Transcribe the records below exactly as written, from the opening line through the line that contains "none -> black brick J10:J11 level 1".

+===+

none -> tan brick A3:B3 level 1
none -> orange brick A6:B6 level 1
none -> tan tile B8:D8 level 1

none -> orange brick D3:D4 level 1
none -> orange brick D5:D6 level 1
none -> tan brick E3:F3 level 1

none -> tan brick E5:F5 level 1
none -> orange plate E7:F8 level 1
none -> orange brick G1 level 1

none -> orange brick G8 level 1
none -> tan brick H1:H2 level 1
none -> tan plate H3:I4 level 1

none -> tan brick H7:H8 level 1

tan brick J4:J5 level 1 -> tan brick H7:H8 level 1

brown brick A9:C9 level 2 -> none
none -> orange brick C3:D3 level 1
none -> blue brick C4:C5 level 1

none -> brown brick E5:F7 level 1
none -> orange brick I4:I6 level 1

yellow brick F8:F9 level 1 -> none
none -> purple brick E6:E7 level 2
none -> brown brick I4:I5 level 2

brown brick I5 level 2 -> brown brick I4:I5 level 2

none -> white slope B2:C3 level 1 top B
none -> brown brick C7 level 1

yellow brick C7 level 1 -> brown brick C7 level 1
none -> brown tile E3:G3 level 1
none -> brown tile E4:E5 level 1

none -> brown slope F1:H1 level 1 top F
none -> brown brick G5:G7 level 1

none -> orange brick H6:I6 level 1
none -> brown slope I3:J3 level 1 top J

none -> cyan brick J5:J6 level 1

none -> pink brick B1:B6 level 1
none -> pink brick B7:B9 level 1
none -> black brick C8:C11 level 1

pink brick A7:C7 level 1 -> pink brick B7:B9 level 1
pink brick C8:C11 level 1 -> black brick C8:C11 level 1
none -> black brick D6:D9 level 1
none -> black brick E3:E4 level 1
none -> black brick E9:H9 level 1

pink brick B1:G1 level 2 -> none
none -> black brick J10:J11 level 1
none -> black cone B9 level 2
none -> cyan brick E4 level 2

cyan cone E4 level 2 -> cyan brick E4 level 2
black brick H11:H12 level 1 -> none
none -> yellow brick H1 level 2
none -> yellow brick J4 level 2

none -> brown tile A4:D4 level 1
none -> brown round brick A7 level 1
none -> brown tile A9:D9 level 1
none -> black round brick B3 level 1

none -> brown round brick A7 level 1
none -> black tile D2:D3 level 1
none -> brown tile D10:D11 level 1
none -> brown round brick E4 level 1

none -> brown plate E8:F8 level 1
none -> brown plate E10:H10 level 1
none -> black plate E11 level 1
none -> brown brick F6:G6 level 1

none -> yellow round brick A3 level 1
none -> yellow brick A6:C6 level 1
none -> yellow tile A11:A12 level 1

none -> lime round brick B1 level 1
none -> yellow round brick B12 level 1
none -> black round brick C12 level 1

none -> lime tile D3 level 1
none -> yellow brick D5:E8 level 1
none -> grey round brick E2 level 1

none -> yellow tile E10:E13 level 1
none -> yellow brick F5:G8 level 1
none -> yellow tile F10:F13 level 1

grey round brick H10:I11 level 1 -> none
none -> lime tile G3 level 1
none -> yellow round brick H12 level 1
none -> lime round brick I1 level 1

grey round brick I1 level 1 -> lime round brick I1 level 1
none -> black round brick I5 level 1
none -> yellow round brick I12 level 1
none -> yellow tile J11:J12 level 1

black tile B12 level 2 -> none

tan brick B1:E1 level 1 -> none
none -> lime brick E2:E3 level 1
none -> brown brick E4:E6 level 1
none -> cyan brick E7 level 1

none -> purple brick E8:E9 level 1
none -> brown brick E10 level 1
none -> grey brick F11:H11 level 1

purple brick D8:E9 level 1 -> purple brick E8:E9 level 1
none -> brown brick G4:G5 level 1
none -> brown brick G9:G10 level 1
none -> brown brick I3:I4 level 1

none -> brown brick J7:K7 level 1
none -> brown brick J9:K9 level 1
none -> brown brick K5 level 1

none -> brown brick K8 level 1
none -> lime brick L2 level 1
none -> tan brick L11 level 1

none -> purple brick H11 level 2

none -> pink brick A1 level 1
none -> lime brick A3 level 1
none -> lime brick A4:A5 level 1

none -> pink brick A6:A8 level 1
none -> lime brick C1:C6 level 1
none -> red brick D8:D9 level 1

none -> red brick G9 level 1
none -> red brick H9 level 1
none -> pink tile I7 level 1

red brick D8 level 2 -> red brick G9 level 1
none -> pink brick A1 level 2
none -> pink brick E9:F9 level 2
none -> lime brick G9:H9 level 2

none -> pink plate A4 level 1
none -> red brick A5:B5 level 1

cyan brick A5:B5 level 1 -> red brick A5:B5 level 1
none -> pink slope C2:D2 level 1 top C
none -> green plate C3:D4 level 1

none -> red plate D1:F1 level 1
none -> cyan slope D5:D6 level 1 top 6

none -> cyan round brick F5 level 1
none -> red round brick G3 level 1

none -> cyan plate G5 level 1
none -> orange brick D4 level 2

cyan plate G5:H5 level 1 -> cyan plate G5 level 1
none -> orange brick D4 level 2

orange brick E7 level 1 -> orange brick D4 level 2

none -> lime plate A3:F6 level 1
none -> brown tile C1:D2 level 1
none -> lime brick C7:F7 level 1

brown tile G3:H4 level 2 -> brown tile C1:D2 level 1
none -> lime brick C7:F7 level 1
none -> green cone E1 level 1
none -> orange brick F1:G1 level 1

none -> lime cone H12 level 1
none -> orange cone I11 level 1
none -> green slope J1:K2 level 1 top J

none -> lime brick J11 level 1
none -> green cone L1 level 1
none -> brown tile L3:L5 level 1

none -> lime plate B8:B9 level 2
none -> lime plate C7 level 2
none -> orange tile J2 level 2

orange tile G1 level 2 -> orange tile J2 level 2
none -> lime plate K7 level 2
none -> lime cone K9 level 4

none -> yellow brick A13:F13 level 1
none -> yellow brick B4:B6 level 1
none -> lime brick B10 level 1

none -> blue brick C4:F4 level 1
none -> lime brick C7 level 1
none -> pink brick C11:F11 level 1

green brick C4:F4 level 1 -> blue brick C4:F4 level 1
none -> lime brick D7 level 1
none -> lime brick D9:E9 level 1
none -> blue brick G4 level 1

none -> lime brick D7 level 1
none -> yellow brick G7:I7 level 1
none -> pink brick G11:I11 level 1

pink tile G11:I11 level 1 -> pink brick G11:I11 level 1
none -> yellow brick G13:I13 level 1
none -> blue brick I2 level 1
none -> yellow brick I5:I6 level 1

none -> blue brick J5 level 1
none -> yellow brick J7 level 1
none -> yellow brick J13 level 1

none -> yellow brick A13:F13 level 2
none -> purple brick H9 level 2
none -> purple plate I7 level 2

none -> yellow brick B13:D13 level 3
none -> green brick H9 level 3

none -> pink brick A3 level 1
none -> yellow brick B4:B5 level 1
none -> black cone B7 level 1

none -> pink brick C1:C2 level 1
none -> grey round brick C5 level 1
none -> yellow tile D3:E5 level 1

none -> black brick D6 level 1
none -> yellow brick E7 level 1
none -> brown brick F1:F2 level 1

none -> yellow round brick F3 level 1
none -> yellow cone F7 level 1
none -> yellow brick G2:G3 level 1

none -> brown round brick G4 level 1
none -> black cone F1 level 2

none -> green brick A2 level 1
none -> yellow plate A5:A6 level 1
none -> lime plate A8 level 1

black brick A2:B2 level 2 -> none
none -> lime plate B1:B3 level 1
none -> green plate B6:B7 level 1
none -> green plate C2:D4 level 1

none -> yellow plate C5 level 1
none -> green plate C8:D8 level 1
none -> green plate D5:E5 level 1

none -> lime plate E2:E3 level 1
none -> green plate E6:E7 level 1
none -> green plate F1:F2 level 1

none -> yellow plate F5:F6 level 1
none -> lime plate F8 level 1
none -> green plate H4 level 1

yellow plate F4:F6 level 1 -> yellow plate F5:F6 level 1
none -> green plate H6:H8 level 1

+===+

§ **TASK RESPONSE**
none -> tan brick A3:B3 level 1
none -> orange brick A6:B6 level 1
none -> tan tile B8:D8 level 1

none -> orange brick D3:D4 level 1
none -> orange brick D5:D6 level 1
none -> tan brick E3:F3 level 1

none -> tan brick E5:F5 level 1
none -> orange plate E7:F8 level 1
none -> orange brick G1 level 1

none -> orange brick G8 level 1
none -> tan brick H1:H2 level 1
none -> tan plate H3:I4 level 1

none -> tan brick H7:H8 level 1

tan brick J4:J5 level 1 -> tan brick H7:H8 level 1

brown brick A9:C9 level 2 -> none
none -> orange brick C3:D3 level 1
none -> blue brick C4:C5 level 1

none -> brown brick E5:F7 level 1
none -> orange brick I4:I6 level 1

yellow brick F8:F9 level 1 -> none
none -> purple brick E6:E7 level 2
none -> brown brick I4:I5 level 2

brown brick I5 level 2 -> brown brick I4:I5 level 2

none -> white slope B2:C3 level 1 top B
none -> brown brick C7 level 1

yellow brick C7 level 1 -> brown brick C7 level 1
none -> brown tile E3:G3 level 1
none -> brown tile E4:E5 level 1

none -> brown slope F1:H1 level 1 top F
none -> brown brick G5:G7 level 1

none -> orange brick H6:I6 level 1
none -> brown slope I3:J3 level 1 top J

none -> cyan brick J5:J6 level 1

none -> pink brick B1:B6 level 1
none -> pink brick B7:B9 level 1
none -> black brick C8:C11 level 1

pink brick A7:C7 level 1 -> pink brick B7:B9 level 1
pink brick C8:C11 level 1 -> black brick C8:C11 level 1
none -> black brick D6:D9 level 1
none -> black brick E3:E4 level 1
none -> black brick E9:H9 level 1

pink brick B1:G1 level 2 -> none
none -> black brick J10:J11 level 1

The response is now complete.